------ GIVEN DATA

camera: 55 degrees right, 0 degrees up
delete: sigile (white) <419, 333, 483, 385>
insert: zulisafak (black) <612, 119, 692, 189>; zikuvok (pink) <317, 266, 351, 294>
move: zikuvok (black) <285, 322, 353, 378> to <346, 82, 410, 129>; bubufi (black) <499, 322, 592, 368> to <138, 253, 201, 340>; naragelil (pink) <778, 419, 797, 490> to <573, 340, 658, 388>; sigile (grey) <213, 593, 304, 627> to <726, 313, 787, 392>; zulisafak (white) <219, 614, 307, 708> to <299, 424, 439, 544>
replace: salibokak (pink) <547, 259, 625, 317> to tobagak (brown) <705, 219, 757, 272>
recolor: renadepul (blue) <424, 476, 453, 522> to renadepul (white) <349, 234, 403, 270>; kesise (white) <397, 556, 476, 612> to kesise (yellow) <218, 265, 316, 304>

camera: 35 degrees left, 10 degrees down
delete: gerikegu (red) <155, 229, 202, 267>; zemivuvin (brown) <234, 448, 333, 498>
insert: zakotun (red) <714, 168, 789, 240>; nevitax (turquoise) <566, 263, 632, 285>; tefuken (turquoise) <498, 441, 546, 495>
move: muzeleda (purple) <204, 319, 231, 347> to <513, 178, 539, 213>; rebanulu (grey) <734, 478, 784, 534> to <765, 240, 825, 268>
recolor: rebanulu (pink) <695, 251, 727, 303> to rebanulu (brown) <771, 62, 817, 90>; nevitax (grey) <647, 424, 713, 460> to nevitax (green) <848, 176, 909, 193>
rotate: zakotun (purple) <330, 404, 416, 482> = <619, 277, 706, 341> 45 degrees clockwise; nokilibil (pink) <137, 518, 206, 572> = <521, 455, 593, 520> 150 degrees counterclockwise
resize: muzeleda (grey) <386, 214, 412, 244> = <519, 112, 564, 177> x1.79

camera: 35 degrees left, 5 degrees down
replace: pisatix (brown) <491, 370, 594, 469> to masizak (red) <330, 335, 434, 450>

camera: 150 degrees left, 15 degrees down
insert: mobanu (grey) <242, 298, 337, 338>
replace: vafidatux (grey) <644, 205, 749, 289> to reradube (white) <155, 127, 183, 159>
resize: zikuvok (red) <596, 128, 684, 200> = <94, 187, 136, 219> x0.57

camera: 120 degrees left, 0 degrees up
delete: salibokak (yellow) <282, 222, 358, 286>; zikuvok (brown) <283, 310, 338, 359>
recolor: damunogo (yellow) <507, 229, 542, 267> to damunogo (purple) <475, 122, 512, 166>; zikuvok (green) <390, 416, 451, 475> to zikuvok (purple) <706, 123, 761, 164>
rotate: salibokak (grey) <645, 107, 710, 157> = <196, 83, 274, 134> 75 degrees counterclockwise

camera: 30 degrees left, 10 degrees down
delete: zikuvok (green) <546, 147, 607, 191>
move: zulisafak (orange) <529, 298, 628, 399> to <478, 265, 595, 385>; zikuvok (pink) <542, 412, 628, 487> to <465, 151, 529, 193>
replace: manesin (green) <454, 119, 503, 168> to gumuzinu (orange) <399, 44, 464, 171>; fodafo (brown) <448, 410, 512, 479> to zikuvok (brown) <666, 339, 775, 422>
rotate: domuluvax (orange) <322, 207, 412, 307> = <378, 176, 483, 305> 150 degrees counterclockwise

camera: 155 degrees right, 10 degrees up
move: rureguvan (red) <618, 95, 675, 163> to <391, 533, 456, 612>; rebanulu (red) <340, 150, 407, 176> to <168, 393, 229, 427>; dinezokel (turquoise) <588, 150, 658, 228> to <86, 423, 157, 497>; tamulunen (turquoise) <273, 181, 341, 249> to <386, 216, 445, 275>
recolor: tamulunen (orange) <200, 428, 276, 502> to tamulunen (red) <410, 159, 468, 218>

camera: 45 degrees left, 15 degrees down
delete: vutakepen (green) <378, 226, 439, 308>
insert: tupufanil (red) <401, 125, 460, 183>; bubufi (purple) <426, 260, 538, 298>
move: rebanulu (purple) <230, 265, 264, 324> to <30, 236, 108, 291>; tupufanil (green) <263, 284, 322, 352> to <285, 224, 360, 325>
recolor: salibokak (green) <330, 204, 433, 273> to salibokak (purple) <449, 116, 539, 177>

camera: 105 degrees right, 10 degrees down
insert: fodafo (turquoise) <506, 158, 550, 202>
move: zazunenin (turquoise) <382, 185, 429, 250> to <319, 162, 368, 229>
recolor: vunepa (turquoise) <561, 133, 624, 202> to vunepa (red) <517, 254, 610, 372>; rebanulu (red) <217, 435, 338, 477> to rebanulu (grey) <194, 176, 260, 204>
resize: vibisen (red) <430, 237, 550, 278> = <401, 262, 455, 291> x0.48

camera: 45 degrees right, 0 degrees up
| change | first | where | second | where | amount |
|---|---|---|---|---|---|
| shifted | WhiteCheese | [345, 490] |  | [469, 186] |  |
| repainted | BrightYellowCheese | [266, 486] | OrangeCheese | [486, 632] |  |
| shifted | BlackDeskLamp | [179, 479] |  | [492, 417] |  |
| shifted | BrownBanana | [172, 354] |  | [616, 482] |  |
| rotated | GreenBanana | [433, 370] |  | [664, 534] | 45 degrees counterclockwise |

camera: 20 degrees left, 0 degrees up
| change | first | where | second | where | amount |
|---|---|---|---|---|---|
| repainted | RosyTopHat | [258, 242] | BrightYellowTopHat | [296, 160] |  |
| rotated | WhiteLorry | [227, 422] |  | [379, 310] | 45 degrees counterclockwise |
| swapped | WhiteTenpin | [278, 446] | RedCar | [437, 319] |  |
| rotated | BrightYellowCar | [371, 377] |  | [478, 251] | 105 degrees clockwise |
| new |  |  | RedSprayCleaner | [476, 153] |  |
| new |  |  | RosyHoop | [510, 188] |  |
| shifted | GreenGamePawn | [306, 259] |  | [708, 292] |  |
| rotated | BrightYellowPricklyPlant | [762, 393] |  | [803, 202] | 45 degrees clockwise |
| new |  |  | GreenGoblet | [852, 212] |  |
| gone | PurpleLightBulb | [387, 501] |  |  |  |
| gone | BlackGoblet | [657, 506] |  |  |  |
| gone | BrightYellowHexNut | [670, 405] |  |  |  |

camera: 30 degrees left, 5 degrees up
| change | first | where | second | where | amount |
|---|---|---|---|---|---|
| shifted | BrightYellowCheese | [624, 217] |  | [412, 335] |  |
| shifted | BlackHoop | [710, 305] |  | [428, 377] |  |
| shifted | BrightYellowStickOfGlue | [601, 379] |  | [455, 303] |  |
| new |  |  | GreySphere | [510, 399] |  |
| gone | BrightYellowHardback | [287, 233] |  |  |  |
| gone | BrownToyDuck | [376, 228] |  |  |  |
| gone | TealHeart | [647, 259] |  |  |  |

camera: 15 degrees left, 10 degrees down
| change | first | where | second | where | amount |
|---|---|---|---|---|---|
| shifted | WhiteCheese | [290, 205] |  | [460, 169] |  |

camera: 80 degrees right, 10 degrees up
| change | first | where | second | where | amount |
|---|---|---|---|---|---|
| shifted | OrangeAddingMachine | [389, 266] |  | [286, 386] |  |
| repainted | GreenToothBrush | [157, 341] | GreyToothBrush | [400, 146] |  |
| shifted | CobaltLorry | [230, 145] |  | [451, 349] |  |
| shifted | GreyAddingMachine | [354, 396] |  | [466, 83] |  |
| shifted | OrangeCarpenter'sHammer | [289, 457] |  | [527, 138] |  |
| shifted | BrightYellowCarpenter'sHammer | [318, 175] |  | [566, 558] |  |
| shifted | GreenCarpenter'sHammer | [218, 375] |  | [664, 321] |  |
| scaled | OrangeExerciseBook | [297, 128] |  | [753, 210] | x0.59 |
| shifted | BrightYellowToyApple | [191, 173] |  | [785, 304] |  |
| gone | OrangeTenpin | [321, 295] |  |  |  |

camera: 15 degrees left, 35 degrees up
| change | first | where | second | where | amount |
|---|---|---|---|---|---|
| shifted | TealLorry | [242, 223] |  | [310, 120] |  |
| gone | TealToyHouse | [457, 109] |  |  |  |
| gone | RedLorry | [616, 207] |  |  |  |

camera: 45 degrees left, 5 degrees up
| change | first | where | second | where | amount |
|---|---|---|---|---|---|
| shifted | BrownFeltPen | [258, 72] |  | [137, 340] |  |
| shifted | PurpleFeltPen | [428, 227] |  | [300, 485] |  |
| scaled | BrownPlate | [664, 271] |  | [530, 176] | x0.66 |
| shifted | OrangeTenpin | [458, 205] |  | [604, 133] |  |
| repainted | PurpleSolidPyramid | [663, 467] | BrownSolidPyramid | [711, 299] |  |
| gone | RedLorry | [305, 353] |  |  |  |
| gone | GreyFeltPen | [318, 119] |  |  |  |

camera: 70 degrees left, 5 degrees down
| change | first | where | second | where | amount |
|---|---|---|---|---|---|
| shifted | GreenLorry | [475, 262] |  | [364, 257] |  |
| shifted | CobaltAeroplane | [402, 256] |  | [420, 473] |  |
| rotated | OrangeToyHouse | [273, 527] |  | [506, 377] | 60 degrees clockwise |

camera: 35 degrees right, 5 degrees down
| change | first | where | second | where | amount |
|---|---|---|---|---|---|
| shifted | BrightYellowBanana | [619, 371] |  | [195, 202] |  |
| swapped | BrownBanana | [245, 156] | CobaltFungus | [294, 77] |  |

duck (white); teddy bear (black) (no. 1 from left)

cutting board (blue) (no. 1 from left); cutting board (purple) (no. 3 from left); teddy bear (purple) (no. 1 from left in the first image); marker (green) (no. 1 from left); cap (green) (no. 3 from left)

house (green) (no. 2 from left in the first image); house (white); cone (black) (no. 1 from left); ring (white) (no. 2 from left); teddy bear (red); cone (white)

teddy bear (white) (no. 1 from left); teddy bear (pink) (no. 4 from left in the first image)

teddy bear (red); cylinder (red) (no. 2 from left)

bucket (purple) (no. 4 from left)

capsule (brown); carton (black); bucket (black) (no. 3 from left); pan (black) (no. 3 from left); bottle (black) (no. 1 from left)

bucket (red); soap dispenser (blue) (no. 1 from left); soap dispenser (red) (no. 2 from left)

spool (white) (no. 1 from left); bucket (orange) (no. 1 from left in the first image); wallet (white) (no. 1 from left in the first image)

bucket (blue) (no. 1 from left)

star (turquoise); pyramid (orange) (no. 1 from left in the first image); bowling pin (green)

------------

■ **WHAT YOU WILL DO**
The answer is the run of lines above from the line containing "shifted | BlackDeskLamp" through the line containing "shifted | BrownBanana", copied exactly and alone.

■ **PROBLEM SOLUTION**
| shifted | BlackDeskLamp | [179, 479] |  | [492, 417] |  |
| shifted | BrownBanana | [172, 354] |  | [616, 482] |  |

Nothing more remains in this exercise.